> _Exercise description_
Please reproduce each line of the data below exactly as shown.

(Extracted data entries)
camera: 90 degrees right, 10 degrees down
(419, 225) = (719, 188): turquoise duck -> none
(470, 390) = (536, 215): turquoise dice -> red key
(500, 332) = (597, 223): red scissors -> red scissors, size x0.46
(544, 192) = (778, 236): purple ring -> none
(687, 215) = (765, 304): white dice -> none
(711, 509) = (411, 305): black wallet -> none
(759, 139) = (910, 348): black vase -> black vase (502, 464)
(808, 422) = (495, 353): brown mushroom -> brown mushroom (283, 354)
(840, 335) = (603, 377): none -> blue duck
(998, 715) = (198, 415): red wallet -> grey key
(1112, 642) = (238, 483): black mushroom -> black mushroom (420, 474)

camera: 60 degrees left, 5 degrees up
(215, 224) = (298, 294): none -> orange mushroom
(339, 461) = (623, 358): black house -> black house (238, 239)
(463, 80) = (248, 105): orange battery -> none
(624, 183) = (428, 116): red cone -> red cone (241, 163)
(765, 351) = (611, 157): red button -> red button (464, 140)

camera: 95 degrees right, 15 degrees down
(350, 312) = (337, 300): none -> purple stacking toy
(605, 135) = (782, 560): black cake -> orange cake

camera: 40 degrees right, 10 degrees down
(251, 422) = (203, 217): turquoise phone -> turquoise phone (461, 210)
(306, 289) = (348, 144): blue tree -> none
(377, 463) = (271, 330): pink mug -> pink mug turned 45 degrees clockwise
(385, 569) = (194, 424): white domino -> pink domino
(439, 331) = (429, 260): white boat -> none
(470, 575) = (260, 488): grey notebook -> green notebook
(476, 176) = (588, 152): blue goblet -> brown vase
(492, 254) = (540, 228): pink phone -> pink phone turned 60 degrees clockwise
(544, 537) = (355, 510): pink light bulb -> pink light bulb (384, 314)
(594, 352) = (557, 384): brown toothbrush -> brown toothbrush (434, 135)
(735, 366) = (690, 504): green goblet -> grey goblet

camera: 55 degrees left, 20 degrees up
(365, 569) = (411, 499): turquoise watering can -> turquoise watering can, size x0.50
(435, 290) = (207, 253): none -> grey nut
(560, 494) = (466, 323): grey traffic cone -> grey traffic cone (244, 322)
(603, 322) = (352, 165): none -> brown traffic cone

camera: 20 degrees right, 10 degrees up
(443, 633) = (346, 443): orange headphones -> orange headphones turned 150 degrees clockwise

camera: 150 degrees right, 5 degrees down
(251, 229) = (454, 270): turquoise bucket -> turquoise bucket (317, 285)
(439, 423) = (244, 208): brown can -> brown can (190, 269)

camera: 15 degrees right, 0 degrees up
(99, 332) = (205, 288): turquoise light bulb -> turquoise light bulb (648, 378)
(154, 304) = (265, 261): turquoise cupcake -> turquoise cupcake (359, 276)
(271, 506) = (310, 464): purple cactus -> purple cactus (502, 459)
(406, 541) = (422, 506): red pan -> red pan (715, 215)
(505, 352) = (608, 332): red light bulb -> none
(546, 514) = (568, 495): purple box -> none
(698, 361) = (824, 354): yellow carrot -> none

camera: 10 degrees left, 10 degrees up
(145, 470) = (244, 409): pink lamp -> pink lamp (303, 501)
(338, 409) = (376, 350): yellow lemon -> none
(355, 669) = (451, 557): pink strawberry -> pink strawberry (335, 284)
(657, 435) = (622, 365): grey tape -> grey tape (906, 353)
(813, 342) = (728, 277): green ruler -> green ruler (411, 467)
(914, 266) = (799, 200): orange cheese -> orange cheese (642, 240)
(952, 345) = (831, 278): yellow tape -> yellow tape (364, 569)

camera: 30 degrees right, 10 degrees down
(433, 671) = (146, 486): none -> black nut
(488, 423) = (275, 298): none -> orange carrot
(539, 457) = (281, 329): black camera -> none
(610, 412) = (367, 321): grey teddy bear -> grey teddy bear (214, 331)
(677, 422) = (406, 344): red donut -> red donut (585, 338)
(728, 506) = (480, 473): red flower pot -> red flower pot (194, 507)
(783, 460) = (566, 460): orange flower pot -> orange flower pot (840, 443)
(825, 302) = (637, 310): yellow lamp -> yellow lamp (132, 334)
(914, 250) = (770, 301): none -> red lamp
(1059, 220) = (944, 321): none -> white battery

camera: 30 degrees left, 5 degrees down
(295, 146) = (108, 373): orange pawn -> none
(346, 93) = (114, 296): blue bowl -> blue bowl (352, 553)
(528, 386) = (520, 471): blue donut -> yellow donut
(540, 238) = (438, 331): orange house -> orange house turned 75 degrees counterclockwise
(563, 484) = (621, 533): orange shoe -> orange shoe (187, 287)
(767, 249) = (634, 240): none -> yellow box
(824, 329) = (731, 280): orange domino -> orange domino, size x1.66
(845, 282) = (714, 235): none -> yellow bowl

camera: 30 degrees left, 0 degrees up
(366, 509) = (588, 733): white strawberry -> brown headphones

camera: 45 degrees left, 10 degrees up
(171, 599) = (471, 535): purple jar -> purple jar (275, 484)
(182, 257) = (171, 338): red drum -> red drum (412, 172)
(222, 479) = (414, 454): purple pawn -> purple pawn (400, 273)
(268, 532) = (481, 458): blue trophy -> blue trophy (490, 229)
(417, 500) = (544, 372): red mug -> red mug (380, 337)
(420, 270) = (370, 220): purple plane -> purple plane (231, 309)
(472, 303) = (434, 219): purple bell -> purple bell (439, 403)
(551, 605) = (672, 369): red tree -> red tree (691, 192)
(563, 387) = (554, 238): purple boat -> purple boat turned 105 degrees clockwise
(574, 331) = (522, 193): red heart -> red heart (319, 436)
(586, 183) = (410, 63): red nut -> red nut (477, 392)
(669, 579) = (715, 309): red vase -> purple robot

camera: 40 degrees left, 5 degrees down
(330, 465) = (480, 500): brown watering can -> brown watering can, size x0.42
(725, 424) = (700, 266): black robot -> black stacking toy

> _Output of the task_
camera: 90 degrees right, 10 degrees down
(419, 225) = (719, 188): turquoise duck -> none
(470, 390) = (536, 215): turquoise dice -> red key
(500, 332) = (597, 223): red scissors -> red scissors, size x0.46
(544, 192) = (778, 236): purple ring -> none
(687, 215) = (765, 304): white dice -> none
(711, 509) = (411, 305): black wallet -> none
(759, 139) = (910, 348): black vase -> black vase (502, 464)
(808, 422) = (495, 353): brown mushroom -> brown mushroom (283, 354)
(840, 335) = (603, 377): none -> blue duck
(998, 715) = (198, 415): red wallet -> grey key
(1112, 642) = (238, 483): black mushroom -> black mushroom (420, 474)

camera: 60 degrees left, 5 degrees up
(215, 224) = (298, 294): none -> orange mushroom
(339, 461) = (623, 358): black house -> black house (238, 239)
(463, 80) = (248, 105): orange battery -> none
(624, 183) = (428, 116): red cone -> red cone (241, 163)
(765, 351) = (611, 157): red button -> red button (464, 140)

camera: 95 degrees right, 15 degrees down
(350, 312) = (337, 300): none -> purple stacking toy
(605, 135) = (782, 560): black cake -> orange cake

camera: 40 degrees right, 10 degrees down
(251, 422) = (203, 217): turquoise phone -> turquoise phone (461, 210)
(306, 289) = (348, 144): blue tree -> none
(377, 463) = (271, 330): pink mug -> pink mug turned 45 degrees clockwise
(385, 569) = (194, 424): white domino -> pink domino
(439, 331) = (429, 260): white boat -> none
(470, 575) = (260, 488): grey notebook -> green notebook
(476, 176) = (588, 152): blue goblet -> brown vase
(492, 254) = (540, 228): pink phone -> pink phone turned 60 degrees clockwise
(544, 537) = (355, 510): pink light bulb -> pink light bulb (384, 314)
(594, 352) = (557, 384): brown toothbrush -> brown toothbrush (434, 135)
(735, 366) = (690, 504): green goblet -> grey goblet

camera: 55 degrees left, 20 degrees up
(365, 569) = (411, 499): turquoise watering can -> turquoise watering can, size x0.50
(435, 290) = (207, 253): none -> grey nut
(560, 494) = (466, 323): grey traffic cone -> grey traffic cone (244, 322)
(603, 322) = (352, 165): none -> brown traffic cone

camera: 20 degrees right, 10 degrees up
(443, 633) = (346, 443): orange headphones -> orange headphones turned 150 degrees clockwise

camera: 150 degrees right, 5 degrees down
(251, 229) = (454, 270): turquoise bucket -> turquoise bucket (317, 285)
(439, 423) = (244, 208): brown can -> brown can (190, 269)

camera: 15 degrees right, 0 degrees up
(99, 332) = (205, 288): turquoise light bulb -> turquoise light bulb (648, 378)
(154, 304) = (265, 261): turquoise cupcake -> turquoise cupcake (359, 276)
(271, 506) = (310, 464): purple cactus -> purple cactus (502, 459)
(406, 541) = (422, 506): red pan -> red pan (715, 215)
(505, 352) = (608, 332): red light bulb -> none
(546, 514) = (568, 495): purple box -> none
(698, 361) = (824, 354): yellow carrot -> none

camera: 10 degrees left, 10 degrees up
(145, 470) = (244, 409): pink lamp -> pink lamp (303, 501)
(338, 409) = (376, 350): yellow lemon -> none
(355, 669) = (451, 557): pink strawberry -> pink strawberry (335, 284)
(657, 435) = (622, 365): grey tape -> grey tape (906, 353)
(813, 342) = (728, 277): green ruler -> green ruler (411, 467)
(914, 266) = (799, 200): orange cheese -> orange cheese (642, 240)
(952, 345) = (831, 278): yellow tape -> yellow tape (364, 569)

camera: 30 degrees right, 10 degrees down
(433, 671) = (146, 486): none -> black nut
(488, 423) = (275, 298): none -> orange carrot
(539, 457) = (281, 329): black camera -> none
(610, 412) = (367, 321): grey teddy bear -> grey teddy bear (214, 331)
(677, 422) = (406, 344): red donut -> red donut (585, 338)
(728, 506) = (480, 473): red flower pot -> red flower pot (194, 507)
(783, 460) = (566, 460): orange flower pot -> orange flower pot (840, 443)
(825, 302) = (637, 310): yellow lamp -> yellow lamp (132, 334)
(914, 250) = (770, 301): none -> red lamp
(1059, 220) = (944, 321): none -> white battery

camera: 30 degrees left, 5 degrees down
(295, 146) = (108, 373): orange pawn -> none
(346, 93) = (114, 296): blue bowl -> blue bowl (352, 553)
(528, 386) = (520, 471): blue donut -> yellow donut
(540, 238) = (438, 331): orange house -> orange house turned 75 degrees counterclockwise
(563, 484) = (621, 533): orange shoe -> orange shoe (187, 287)
(767, 249) = (634, 240): none -> yellow box
(824, 329) = (731, 280): orange domino -> orange domino, size x1.66
(845, 282) = (714, 235): none -> yellow bowl

camera: 30 degrees left, 0 degrees up
(366, 509) = (588, 733): white strawberry -> brown headphones

camera: 45 degrees left, 10 degrees up
(171, 599) = (471, 535): purple jar -> purple jar (275, 484)
(182, 257) = (171, 338): red drum -> red drum (412, 172)
(222, 479) = (414, 454): purple pawn -> purple pawn (400, 273)
(268, 532) = (481, 458): blue trophy -> blue trophy (490, 229)
(417, 500) = (544, 372): red mug -> red mug (380, 337)
(420, 270) = (370, 220): purple plane -> purple plane (231, 309)
(472, 303) = (434, 219): purple bell -> purple bell (439, 403)
(551, 605) = (672, 369): red tree -> red tree (691, 192)
(563, 387) = (554, 238): purple boat -> purple boat turned 105 degrees clockwise
(574, 331) = (522, 193): red heart -> red heart (319, 436)
(586, 183) = (410, 63): red nut -> red nut (477, 392)
(669, 579) = (715, 309): red vase -> purple robot

camera: 40 degrees left, 5 degrees down
(330, 465) = (480, 500): brown watering can -> brown watering can, size x0.42
(725, 424) = (700, 266): black robot -> black stacking toy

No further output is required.